**Task:** Restate word for word the span that opens with the line containing "orange circle: (189, 430)" and closes with the final line of the data; give only those lines.

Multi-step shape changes

/---

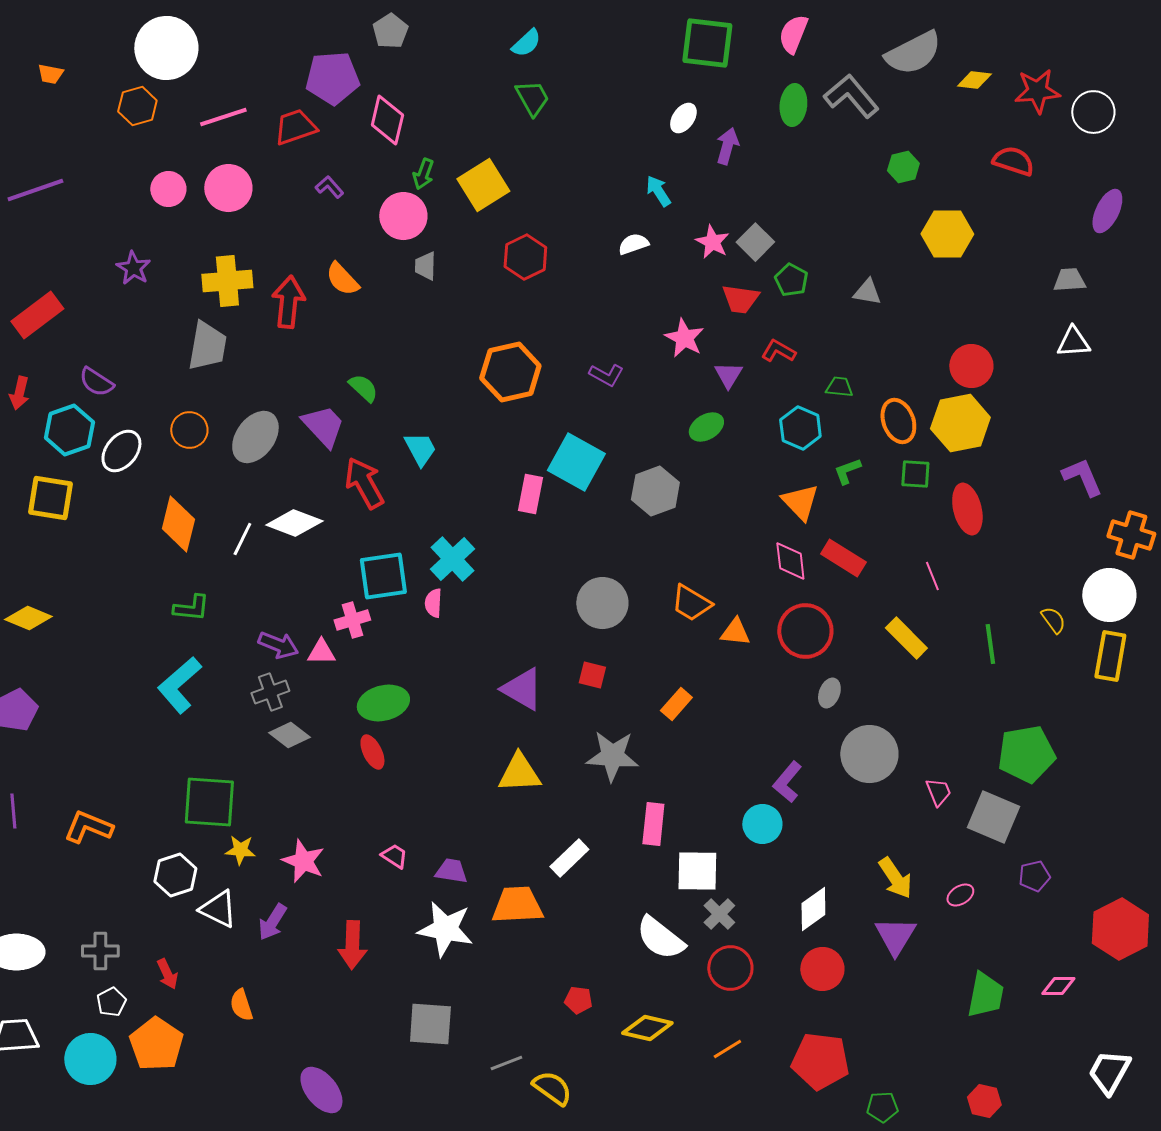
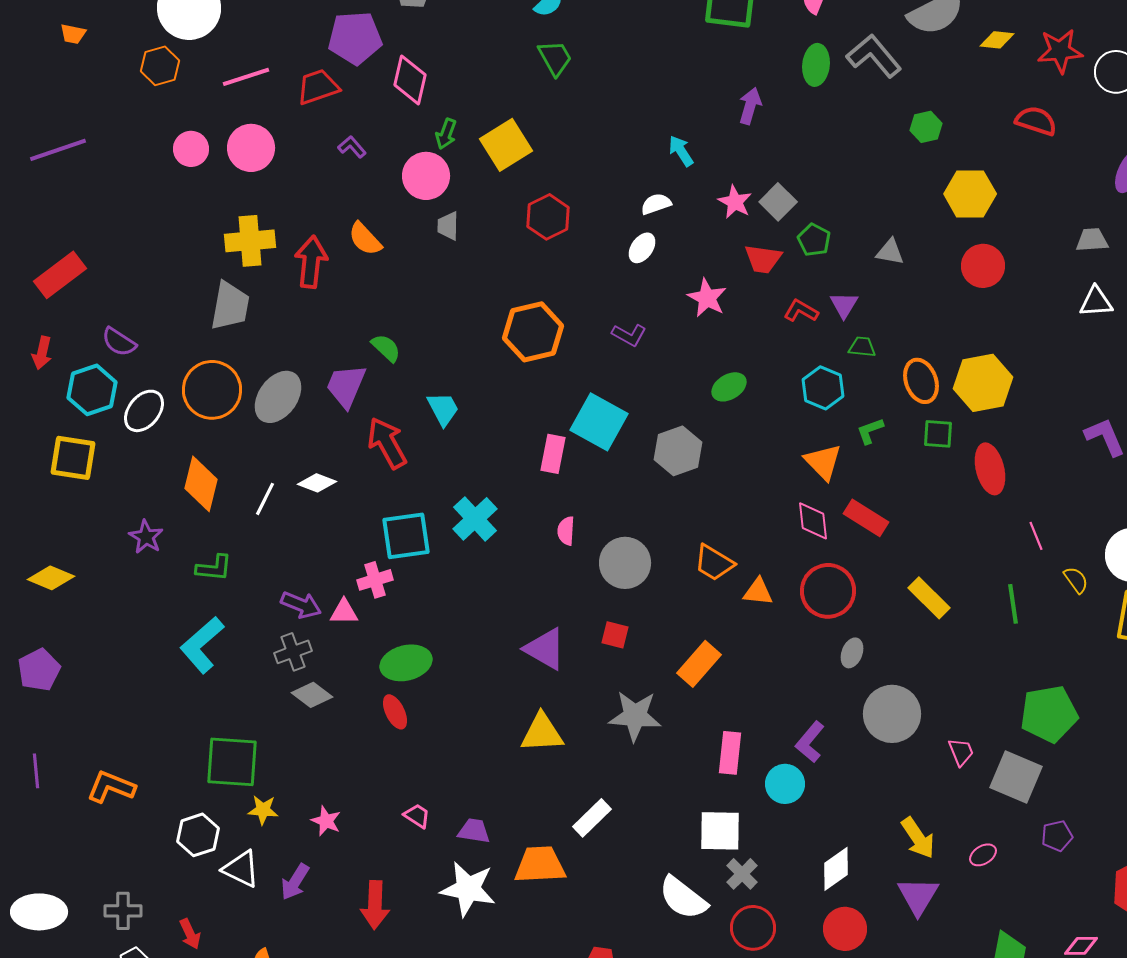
white ellipse: (683, 118) -> (642, 248), moved
purple star: (133, 268) -> (146, 537), moved
red circle: (971, 366) -> (983, 266), moved
purple triangle: (728, 375) -> (844, 305), moved
purple trapezoid: (323, 426) -> (346, 386), turned -114
orange circle: (189, 430) -> (212, 390), size x1.6
white diamond: (294, 523) -> (317, 483), size x0.7
pink line: (932, 576) -> (1036, 536), moved
pink semicircle: (433, 603) -> (566, 531), moved
orange rectangle: (676, 704) -> (699, 664), size x1.4
pink rectangle: (653, 824) -> (730, 753), moved
pink star: (303, 861) -> (326, 821), size x0.7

\---

**Output of the exercise:**
orange circle: (189, 430) -> (212, 390), size x1.6
white diamond: (294, 523) -> (317, 483), size x0.7
pink line: (932, 576) -> (1036, 536), moved
pink semicircle: (433, 603) -> (566, 531), moved
orange rectangle: (676, 704) -> (699, 664), size x1.4
pink rectangle: (653, 824) -> (730, 753), moved
pink star: (303, 861) -> (326, 821), size x0.7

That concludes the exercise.